━━━━━ Provided data ━━━━━

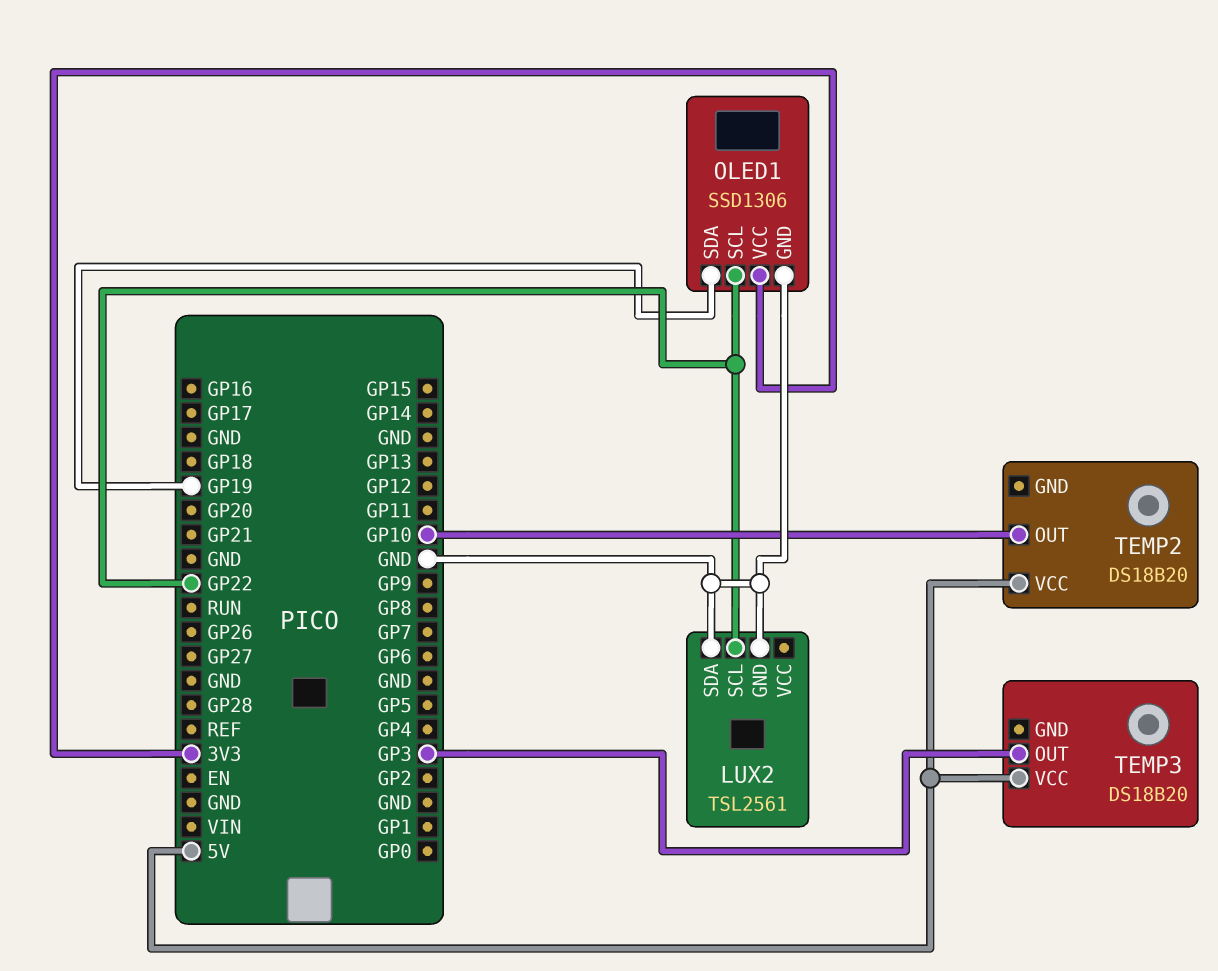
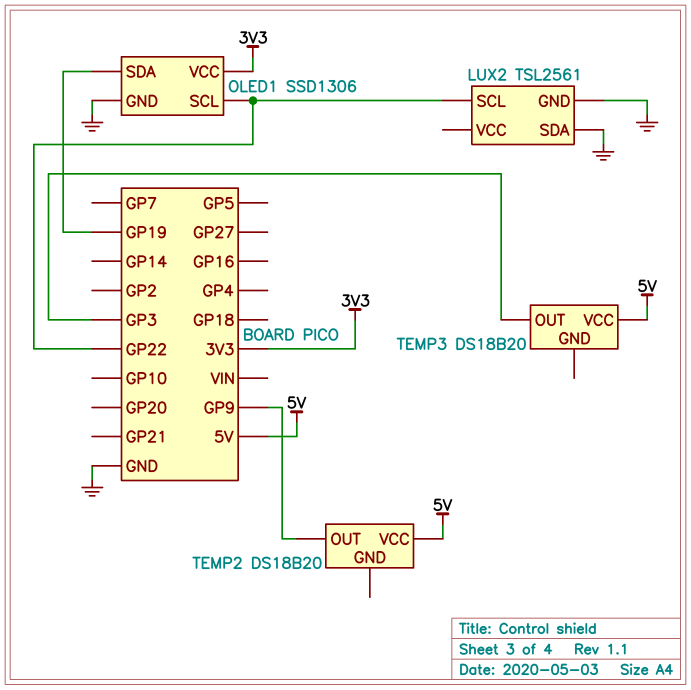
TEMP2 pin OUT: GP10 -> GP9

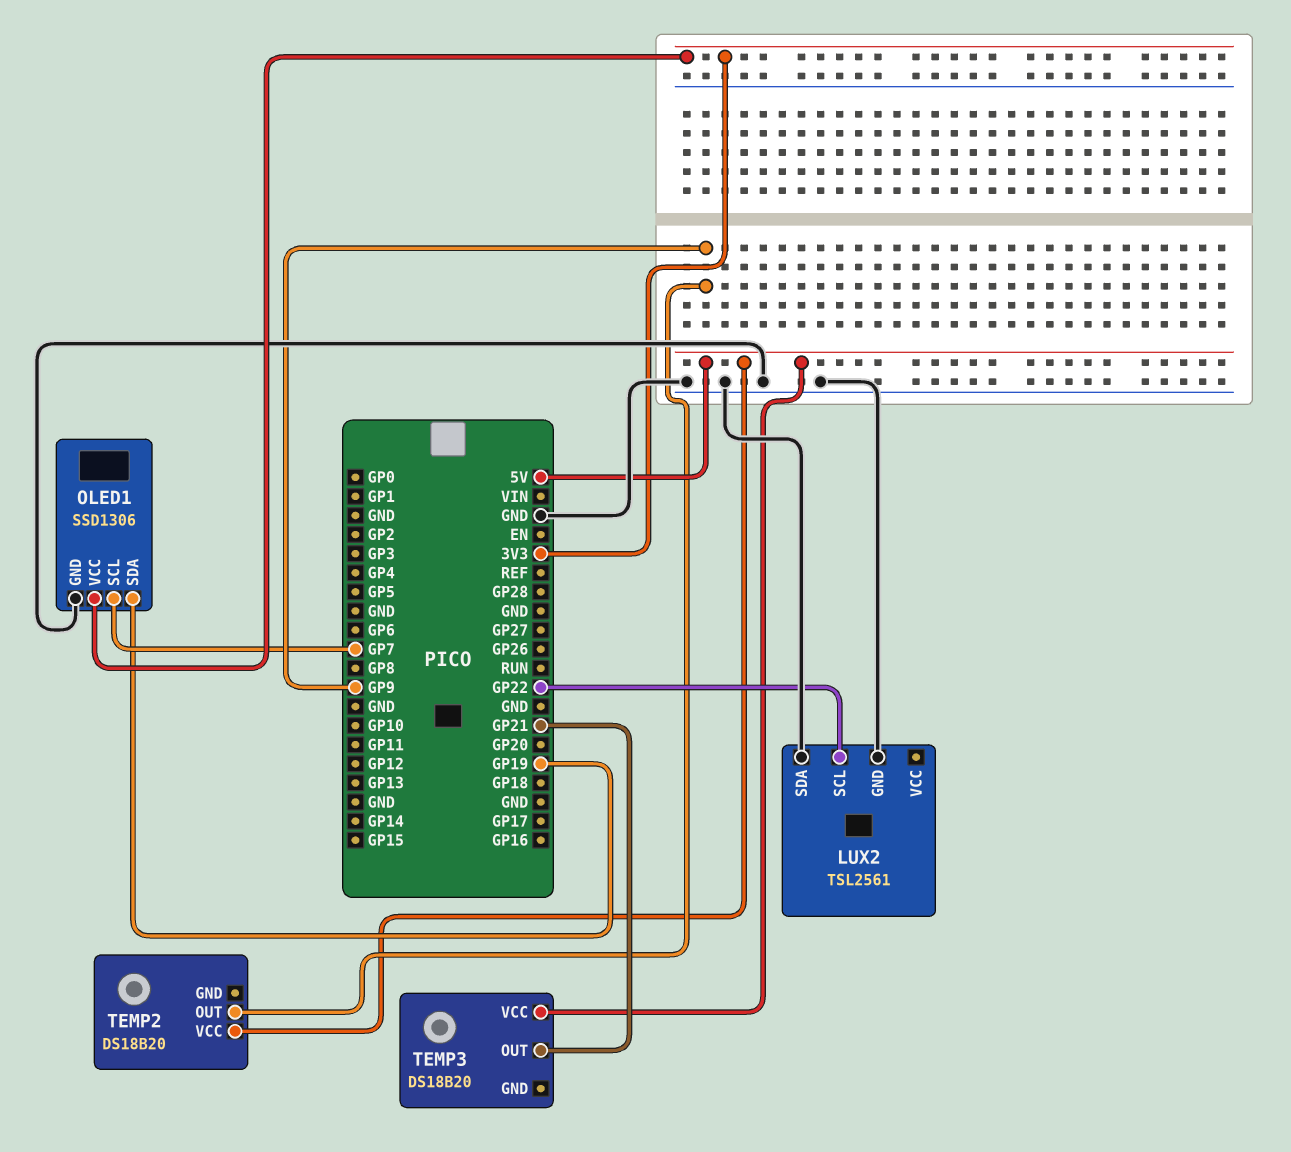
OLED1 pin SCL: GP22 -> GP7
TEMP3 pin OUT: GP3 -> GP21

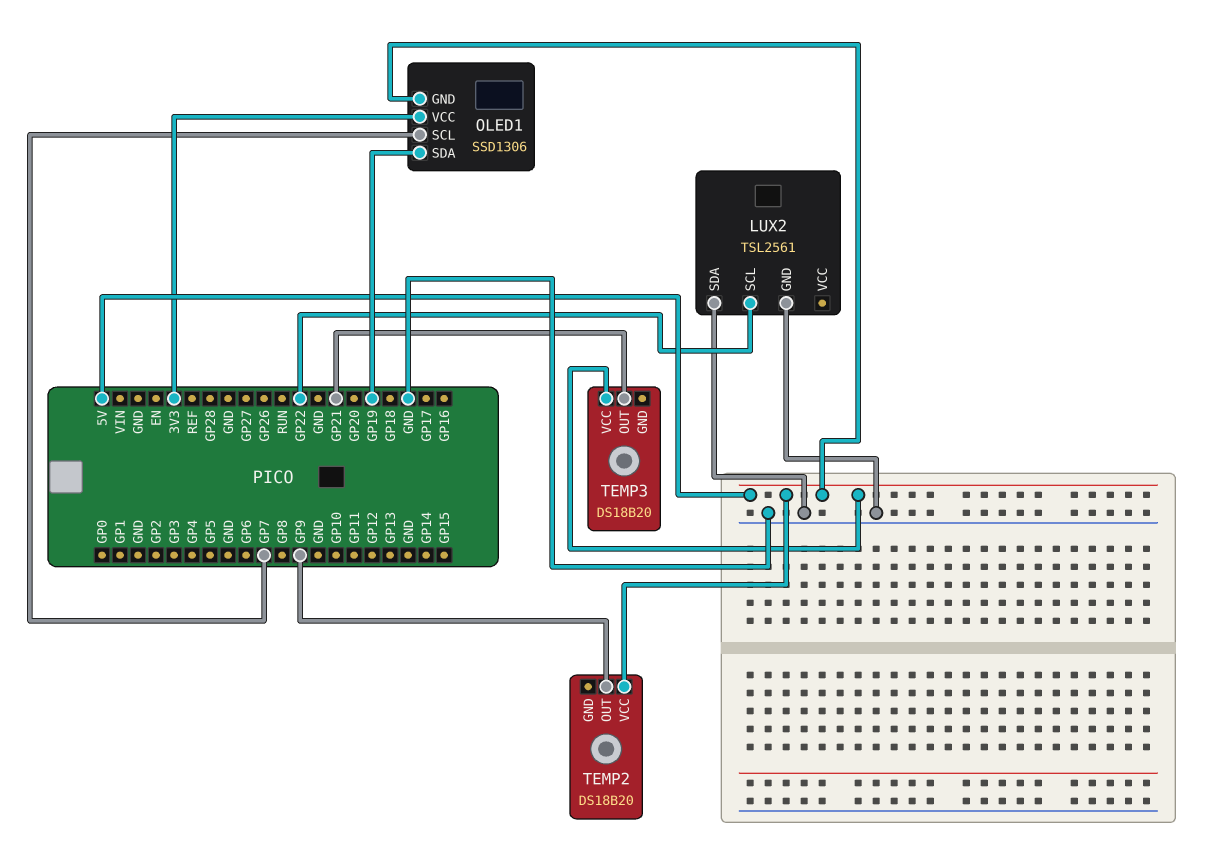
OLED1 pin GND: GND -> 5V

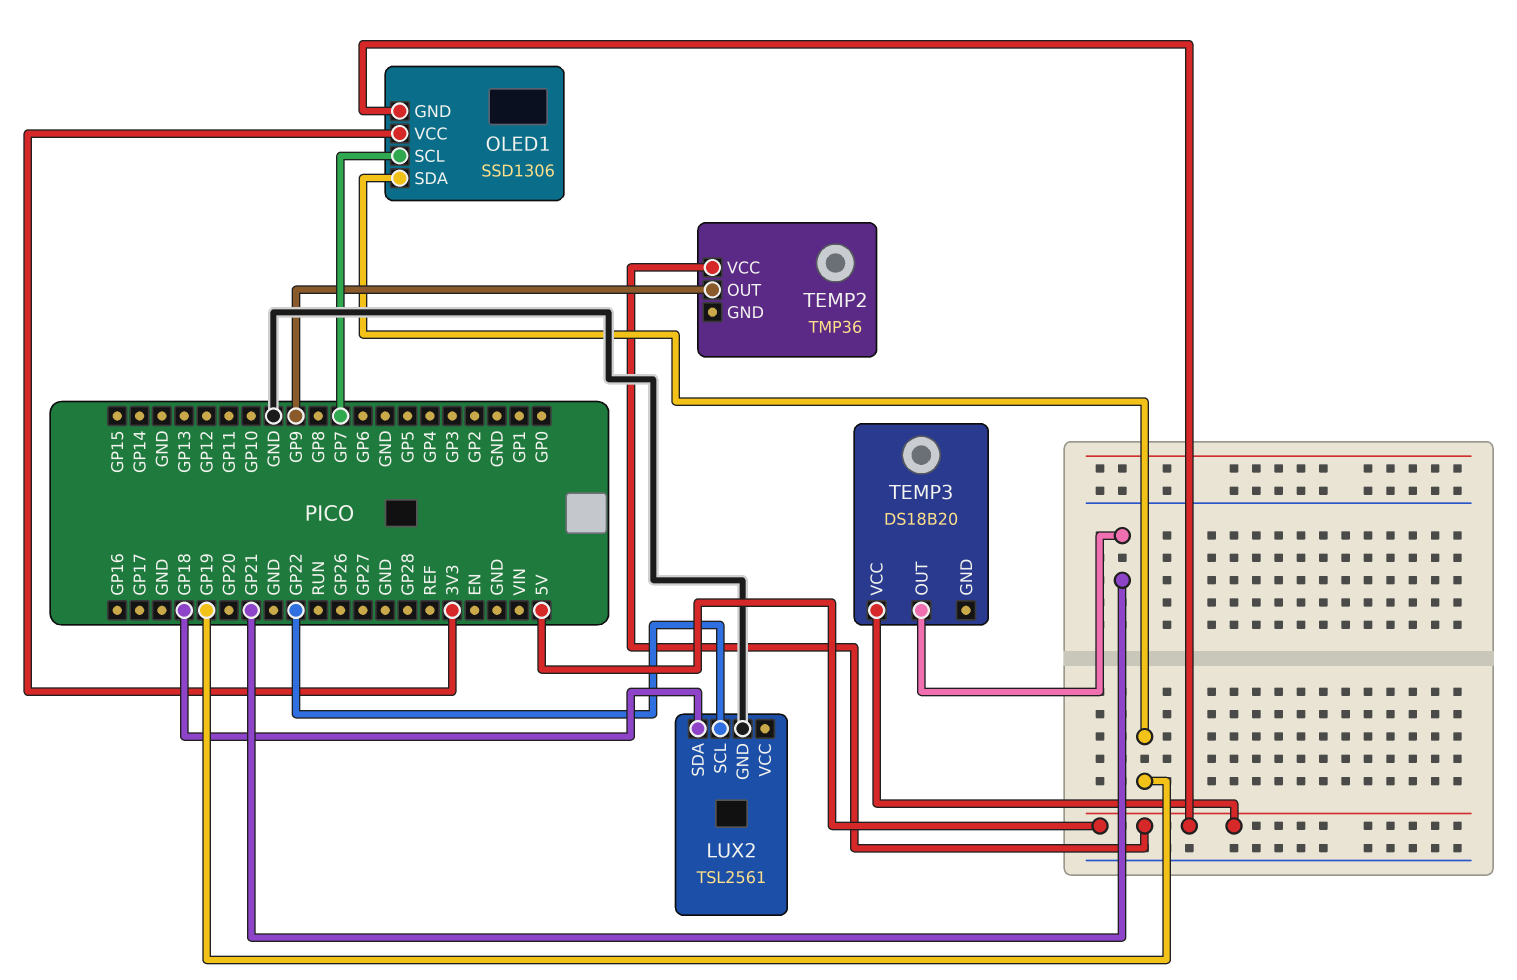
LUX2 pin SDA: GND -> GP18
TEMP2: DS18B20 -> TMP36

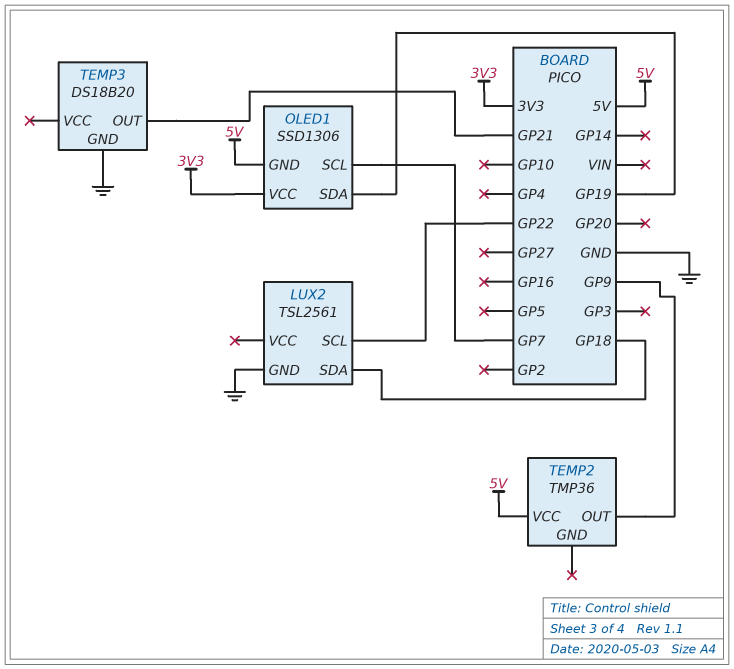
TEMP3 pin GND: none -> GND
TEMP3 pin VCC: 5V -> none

━━━━━

What is required: Set down the entries again without change. Leave the pictures out.

Output:
TEMP2 pin OUT: GP10 -> GP9

OLED1 pin SCL: GP22 -> GP7
TEMP3 pin OUT: GP3 -> GP21

OLED1 pin GND: GND -> 5V

LUX2 pin SDA: GND -> GP18
TEMP2: DS18B20 -> TMP36

TEMP3 pin GND: none -> GND
TEMP3 pin VCC: 5V -> none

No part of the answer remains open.